• Dataset content

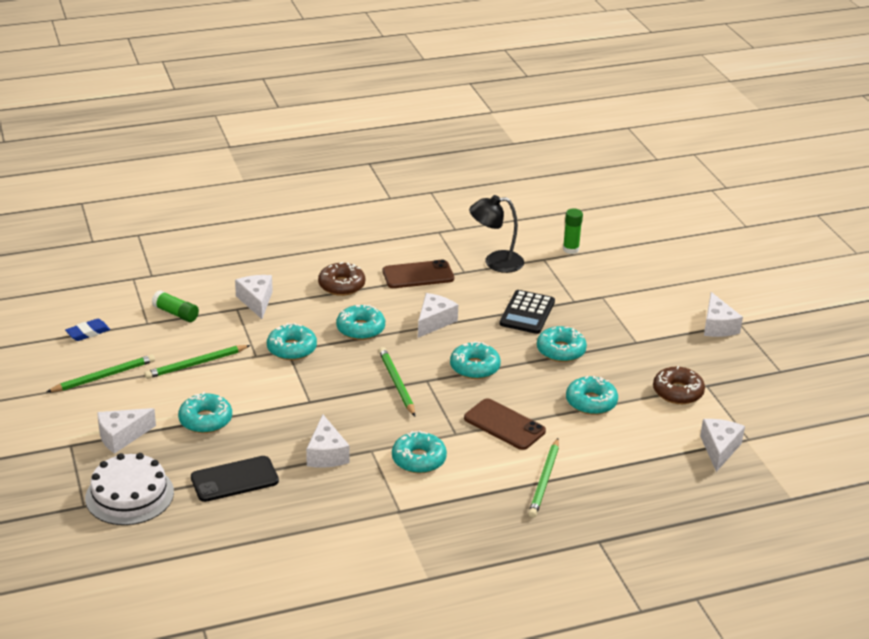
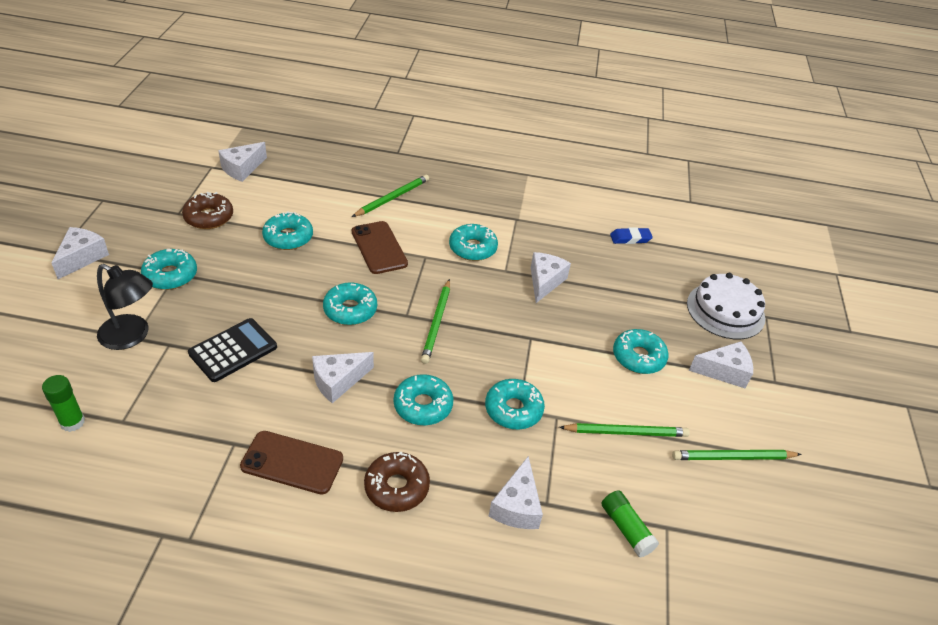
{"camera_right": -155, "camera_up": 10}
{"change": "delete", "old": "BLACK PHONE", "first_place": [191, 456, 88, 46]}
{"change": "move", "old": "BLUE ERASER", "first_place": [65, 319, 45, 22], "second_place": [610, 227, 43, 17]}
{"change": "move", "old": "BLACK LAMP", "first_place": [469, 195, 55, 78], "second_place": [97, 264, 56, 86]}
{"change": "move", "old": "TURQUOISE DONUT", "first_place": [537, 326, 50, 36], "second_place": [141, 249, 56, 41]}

• The problem
Could you say how many lines in the data above contain "BLACK"? Reply with the number alone.

• Exercise solution
2